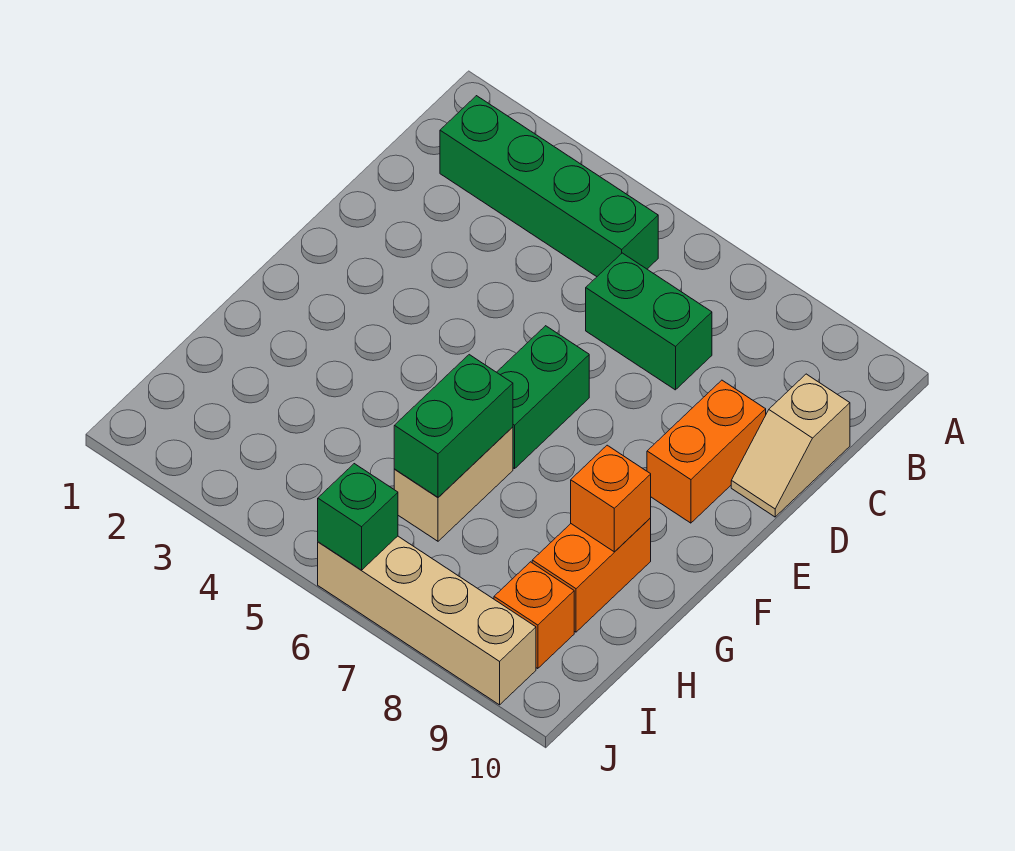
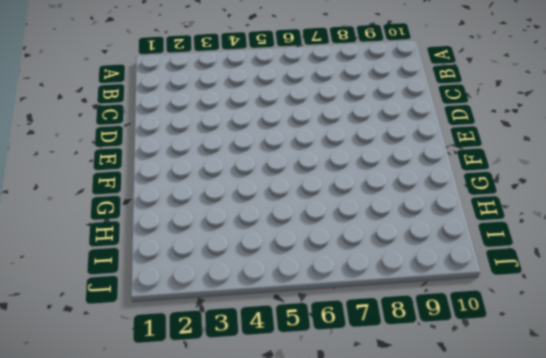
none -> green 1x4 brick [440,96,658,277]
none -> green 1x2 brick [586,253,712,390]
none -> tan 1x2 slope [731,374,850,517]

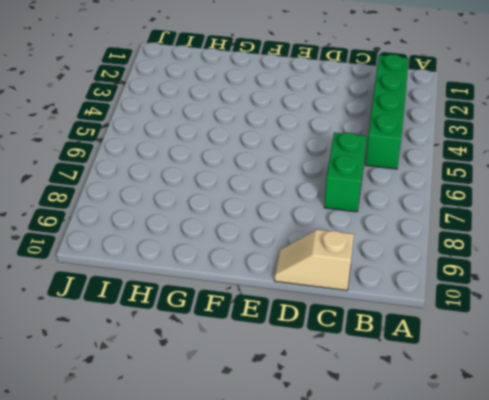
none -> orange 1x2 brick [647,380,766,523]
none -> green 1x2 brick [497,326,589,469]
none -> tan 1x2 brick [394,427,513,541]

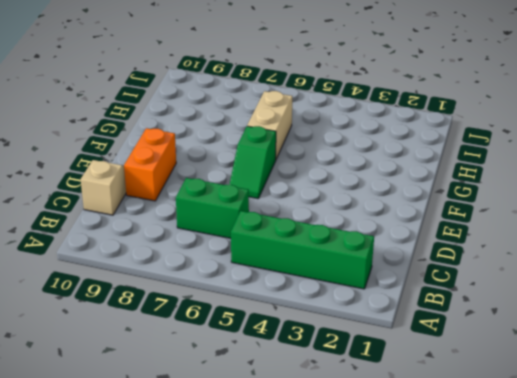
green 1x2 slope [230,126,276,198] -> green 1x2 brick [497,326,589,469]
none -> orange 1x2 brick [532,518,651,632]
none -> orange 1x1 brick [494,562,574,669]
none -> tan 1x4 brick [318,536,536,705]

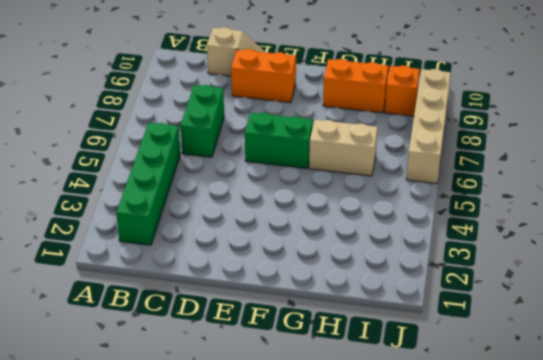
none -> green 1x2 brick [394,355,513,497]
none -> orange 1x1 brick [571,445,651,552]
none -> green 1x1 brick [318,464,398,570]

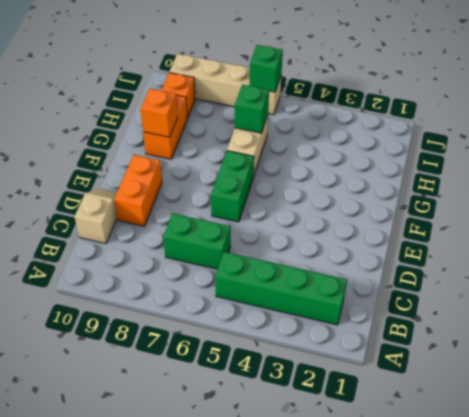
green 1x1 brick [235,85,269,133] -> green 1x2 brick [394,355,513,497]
§ §
= How to complete this task =
Print every line of the material exactly as written, but drop the pictures.

= Written response =
none -> green 1x4 brick [440,96,658,277]
none -> green 1x2 brick [586,253,712,390]
none -> tan 1x2 slope [731,374,850,517]

none -> orange 1x2 brick [647,380,766,523]
none -> green 1x2 brick [497,326,589,469]
none -> tan 1x2 brick [394,427,513,541]

green 1x2 slope [230,126,276,198] -> green 1x2 brick [497,326,589,469]
none -> orange 1x2 brick [532,518,651,632]
none -> orange 1x1 brick [494,562,574,669]
none -> tan 1x4 brick [318,536,536,705]

none -> green 1x2 brick [394,355,513,497]
none -> orange 1x1 brick [571,445,651,552]
none -> green 1x1 brick [318,464,398,570]

green 1x1 brick [235,85,269,133] -> green 1x2 brick [394,355,513,497]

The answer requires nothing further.